* What to produce:
How many lines in the items below contain the string "Transcribe", counting only case-sensitive matches? Reply with the number alone.

■ ■ ■ ■ ■ ■ ■

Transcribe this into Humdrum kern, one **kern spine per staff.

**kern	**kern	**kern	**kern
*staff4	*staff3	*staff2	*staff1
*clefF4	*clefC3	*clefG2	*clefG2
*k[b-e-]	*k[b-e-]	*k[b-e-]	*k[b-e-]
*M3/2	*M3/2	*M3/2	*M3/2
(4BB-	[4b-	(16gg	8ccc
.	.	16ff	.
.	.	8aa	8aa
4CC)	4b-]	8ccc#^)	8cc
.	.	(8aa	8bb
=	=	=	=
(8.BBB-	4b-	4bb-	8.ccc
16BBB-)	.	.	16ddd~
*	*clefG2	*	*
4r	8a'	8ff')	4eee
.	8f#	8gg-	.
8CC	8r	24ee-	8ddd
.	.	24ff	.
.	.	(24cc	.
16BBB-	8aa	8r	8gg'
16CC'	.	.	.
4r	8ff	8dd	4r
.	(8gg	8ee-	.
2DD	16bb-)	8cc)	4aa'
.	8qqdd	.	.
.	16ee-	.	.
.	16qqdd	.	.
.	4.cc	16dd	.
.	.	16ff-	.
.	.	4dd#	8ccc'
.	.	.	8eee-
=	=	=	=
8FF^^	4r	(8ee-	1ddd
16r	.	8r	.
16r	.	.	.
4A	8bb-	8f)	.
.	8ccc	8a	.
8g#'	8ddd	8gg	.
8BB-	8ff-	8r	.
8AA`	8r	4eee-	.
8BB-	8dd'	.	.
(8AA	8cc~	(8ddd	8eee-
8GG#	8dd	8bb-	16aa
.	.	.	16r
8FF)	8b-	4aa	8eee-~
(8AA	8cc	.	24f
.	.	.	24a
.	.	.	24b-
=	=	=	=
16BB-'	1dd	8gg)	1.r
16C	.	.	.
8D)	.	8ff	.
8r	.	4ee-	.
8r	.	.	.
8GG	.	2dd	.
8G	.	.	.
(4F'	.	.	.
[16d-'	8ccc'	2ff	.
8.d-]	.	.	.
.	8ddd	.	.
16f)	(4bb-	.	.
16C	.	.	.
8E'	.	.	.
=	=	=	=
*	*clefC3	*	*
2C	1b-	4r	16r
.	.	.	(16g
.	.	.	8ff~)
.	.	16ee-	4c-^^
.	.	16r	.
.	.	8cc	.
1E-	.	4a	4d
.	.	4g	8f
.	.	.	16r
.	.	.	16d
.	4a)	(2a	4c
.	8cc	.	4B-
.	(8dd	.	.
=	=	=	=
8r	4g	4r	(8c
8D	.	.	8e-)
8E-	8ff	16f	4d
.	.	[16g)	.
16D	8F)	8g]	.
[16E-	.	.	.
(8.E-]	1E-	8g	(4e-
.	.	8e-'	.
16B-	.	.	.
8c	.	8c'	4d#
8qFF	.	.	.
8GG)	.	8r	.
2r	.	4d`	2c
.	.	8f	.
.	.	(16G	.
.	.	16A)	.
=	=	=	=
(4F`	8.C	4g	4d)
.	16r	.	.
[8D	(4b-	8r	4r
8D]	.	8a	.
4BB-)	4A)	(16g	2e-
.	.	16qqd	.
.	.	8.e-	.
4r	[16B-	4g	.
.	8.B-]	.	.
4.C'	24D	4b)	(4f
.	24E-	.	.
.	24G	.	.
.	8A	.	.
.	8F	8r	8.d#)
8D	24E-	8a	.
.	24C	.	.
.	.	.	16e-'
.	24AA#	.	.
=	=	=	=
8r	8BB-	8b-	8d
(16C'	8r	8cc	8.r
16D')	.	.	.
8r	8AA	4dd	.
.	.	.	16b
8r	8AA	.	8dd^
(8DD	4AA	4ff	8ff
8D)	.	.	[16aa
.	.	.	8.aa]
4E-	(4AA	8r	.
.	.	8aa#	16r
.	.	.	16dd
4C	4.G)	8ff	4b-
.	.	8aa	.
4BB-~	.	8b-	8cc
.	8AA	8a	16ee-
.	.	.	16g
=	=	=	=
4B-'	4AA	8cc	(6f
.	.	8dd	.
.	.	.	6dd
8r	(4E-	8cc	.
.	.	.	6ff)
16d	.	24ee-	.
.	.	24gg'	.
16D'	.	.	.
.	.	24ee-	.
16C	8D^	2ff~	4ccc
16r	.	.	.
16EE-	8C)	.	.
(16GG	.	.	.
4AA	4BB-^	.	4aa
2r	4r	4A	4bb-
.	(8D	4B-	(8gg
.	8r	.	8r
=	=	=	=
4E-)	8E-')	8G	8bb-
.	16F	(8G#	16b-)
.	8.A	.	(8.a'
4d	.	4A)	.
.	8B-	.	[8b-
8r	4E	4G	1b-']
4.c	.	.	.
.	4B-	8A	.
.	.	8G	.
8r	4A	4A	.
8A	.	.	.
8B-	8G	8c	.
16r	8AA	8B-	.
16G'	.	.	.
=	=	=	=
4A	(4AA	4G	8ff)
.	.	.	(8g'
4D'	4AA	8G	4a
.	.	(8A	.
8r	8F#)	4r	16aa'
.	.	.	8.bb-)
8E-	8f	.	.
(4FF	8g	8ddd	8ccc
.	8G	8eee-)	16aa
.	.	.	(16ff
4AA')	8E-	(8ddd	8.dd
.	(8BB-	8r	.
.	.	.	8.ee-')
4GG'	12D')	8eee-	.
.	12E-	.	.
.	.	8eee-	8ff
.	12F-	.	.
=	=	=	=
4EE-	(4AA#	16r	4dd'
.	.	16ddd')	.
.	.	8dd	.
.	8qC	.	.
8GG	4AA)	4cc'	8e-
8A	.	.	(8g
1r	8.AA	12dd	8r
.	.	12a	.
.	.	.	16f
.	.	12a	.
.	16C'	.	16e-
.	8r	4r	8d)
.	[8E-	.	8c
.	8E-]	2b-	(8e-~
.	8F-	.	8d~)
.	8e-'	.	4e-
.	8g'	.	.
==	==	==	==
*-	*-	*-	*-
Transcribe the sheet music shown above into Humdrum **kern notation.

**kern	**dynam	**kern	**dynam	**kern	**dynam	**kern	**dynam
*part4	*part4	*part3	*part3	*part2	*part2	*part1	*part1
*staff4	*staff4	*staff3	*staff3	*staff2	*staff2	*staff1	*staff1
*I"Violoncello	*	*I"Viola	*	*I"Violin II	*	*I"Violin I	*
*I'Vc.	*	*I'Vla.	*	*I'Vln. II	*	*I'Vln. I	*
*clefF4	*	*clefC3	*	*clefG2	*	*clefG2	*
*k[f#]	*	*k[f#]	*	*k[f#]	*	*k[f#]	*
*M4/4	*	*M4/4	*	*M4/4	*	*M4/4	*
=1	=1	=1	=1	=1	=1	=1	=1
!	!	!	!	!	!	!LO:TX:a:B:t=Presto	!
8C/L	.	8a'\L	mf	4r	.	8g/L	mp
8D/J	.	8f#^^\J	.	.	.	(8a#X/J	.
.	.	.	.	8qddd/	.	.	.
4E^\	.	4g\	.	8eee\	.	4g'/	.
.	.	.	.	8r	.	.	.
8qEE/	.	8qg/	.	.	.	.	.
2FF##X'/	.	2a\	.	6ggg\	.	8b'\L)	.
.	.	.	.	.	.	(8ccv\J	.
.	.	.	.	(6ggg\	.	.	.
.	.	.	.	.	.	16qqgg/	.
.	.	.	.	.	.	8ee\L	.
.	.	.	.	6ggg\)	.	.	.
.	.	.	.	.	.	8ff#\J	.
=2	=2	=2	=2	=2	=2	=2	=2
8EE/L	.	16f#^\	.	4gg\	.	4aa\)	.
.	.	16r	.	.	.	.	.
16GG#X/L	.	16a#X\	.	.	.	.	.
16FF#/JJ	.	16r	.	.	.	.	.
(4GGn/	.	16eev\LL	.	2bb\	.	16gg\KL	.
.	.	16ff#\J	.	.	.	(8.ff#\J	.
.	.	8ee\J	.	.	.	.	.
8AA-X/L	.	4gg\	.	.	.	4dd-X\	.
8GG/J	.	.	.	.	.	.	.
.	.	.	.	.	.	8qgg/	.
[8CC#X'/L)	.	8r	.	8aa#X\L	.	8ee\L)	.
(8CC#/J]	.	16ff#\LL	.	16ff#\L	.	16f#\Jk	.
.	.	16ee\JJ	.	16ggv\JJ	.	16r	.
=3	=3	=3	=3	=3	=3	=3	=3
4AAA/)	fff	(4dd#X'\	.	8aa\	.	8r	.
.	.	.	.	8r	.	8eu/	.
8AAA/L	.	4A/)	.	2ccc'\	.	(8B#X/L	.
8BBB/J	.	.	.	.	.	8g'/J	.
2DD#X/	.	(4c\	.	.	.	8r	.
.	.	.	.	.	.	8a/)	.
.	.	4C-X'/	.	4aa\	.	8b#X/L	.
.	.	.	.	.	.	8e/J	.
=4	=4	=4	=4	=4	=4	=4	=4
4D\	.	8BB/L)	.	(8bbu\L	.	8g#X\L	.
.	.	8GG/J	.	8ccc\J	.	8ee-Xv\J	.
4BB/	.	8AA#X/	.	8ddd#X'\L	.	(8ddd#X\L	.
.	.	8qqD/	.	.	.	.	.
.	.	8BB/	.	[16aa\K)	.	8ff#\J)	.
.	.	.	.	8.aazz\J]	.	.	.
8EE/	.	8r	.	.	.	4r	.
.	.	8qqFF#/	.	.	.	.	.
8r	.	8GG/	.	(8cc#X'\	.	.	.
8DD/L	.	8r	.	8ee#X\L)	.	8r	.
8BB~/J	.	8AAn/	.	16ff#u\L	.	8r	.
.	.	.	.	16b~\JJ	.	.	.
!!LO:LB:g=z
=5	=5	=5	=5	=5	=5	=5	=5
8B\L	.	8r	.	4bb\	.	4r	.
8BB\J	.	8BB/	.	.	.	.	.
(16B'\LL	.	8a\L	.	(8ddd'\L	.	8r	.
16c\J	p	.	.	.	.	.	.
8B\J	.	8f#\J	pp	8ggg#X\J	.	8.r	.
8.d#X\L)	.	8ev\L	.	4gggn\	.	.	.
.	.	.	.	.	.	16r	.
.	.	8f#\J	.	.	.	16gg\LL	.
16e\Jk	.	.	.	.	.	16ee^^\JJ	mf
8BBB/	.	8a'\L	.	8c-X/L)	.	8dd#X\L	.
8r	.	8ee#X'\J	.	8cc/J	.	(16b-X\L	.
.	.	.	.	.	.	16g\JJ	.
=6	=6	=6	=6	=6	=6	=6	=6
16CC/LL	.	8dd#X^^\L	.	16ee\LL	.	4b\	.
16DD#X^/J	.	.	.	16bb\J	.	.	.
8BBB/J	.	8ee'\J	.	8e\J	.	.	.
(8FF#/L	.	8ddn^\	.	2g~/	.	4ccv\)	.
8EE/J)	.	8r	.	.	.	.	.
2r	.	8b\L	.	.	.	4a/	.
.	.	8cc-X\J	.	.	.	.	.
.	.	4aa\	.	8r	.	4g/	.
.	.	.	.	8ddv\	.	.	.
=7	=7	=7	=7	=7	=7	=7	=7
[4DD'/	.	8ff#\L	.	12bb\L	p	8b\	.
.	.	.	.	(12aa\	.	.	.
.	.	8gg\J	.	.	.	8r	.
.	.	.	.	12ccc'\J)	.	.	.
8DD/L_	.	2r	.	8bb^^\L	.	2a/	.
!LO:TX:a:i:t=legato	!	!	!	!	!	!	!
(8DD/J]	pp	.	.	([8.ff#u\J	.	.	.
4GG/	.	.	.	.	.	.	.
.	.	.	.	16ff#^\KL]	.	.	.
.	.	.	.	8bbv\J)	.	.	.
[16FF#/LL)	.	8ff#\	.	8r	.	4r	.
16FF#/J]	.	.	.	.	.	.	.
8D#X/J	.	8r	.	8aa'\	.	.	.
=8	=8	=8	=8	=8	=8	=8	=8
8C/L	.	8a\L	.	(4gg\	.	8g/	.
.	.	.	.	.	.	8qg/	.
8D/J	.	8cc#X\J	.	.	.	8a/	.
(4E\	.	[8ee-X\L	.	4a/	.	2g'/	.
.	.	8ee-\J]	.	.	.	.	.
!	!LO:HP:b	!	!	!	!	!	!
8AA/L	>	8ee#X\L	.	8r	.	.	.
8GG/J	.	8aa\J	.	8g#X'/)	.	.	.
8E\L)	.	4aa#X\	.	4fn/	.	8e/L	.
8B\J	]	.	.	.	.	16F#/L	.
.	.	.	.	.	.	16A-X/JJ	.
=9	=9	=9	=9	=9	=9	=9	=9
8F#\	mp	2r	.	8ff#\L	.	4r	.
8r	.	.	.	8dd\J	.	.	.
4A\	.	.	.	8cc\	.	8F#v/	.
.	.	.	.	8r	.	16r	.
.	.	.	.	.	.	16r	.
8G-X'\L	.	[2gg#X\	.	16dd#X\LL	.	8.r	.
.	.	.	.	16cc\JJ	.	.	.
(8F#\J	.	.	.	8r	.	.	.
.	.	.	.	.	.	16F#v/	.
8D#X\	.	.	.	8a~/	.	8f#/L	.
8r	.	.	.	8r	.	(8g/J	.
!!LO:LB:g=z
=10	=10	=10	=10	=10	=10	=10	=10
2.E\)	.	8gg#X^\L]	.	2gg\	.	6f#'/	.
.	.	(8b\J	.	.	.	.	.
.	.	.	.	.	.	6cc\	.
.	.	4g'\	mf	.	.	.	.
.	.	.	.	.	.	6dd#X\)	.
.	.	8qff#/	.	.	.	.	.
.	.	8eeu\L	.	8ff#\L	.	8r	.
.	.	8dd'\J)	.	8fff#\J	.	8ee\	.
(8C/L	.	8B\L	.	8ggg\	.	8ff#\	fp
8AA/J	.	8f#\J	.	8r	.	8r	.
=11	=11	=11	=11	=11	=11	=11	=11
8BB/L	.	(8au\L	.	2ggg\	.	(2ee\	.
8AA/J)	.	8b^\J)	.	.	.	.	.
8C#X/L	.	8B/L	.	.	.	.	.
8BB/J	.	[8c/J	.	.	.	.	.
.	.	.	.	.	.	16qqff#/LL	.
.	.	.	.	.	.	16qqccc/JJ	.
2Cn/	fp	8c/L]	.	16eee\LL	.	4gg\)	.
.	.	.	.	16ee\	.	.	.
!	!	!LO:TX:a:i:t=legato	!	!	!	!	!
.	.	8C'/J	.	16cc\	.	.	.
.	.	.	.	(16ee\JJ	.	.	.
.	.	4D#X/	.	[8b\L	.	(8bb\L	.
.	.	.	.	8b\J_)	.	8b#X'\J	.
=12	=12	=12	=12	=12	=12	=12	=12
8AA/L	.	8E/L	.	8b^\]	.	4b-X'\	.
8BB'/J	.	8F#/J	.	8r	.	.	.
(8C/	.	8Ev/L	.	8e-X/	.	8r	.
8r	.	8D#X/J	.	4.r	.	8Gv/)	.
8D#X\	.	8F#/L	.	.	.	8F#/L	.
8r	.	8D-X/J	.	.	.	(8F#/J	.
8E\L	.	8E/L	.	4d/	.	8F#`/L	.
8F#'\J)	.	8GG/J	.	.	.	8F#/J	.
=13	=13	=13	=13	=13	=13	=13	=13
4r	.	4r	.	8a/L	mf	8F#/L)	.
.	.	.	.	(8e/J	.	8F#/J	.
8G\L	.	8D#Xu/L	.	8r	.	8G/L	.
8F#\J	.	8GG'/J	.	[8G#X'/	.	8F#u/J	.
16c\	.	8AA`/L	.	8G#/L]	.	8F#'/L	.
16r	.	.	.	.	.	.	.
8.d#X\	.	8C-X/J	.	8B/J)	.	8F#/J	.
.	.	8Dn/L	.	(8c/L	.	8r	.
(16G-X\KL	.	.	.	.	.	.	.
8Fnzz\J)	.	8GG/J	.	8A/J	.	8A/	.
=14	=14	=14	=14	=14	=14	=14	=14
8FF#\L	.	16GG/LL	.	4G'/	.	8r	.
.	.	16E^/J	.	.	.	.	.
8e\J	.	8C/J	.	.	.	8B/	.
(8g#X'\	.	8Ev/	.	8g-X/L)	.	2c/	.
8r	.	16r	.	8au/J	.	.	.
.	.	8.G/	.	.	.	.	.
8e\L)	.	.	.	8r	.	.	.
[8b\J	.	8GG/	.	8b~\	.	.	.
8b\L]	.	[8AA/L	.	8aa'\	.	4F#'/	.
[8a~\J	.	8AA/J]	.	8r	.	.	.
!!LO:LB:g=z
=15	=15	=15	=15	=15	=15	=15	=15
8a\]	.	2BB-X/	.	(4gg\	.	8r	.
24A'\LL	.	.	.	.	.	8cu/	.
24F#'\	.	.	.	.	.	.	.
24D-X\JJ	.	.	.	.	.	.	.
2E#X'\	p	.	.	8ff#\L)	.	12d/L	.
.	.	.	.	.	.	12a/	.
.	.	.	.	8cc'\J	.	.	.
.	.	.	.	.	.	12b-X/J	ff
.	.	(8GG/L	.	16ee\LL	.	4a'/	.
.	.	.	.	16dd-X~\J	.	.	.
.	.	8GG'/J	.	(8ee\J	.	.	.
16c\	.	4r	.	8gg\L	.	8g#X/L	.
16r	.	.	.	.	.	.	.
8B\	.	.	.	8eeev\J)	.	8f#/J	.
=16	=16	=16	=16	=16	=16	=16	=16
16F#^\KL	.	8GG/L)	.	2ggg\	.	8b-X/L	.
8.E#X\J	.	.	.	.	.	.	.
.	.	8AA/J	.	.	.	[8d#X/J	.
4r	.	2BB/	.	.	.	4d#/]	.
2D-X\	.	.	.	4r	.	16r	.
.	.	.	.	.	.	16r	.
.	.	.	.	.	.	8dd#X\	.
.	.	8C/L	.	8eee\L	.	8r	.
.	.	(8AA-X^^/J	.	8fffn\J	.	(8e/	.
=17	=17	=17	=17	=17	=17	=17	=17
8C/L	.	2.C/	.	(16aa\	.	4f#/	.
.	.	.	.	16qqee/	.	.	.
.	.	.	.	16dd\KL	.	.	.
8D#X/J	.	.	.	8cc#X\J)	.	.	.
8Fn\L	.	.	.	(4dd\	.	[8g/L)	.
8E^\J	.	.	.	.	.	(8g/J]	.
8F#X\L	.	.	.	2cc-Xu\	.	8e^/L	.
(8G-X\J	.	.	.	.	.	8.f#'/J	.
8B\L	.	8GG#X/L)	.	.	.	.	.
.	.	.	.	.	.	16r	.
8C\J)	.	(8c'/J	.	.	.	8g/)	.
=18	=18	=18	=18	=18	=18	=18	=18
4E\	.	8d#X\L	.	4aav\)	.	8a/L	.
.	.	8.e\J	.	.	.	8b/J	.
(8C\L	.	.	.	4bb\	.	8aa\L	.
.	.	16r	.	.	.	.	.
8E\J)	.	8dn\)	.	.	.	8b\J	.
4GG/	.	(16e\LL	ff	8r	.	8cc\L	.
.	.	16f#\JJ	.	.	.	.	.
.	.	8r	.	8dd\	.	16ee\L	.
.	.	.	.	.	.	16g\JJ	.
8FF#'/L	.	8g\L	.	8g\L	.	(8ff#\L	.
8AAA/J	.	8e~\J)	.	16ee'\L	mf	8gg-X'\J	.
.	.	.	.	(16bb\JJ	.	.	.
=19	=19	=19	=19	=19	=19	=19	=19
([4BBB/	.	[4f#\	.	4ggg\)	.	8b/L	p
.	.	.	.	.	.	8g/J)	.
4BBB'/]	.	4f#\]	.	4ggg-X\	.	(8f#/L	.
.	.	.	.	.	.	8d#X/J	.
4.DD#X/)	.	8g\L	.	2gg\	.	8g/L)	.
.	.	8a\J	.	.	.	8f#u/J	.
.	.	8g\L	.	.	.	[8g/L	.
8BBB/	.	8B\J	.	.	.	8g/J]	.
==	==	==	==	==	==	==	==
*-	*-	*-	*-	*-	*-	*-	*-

■ ■ ■ ■ ■ ■ ■

* Response for this exercise:
2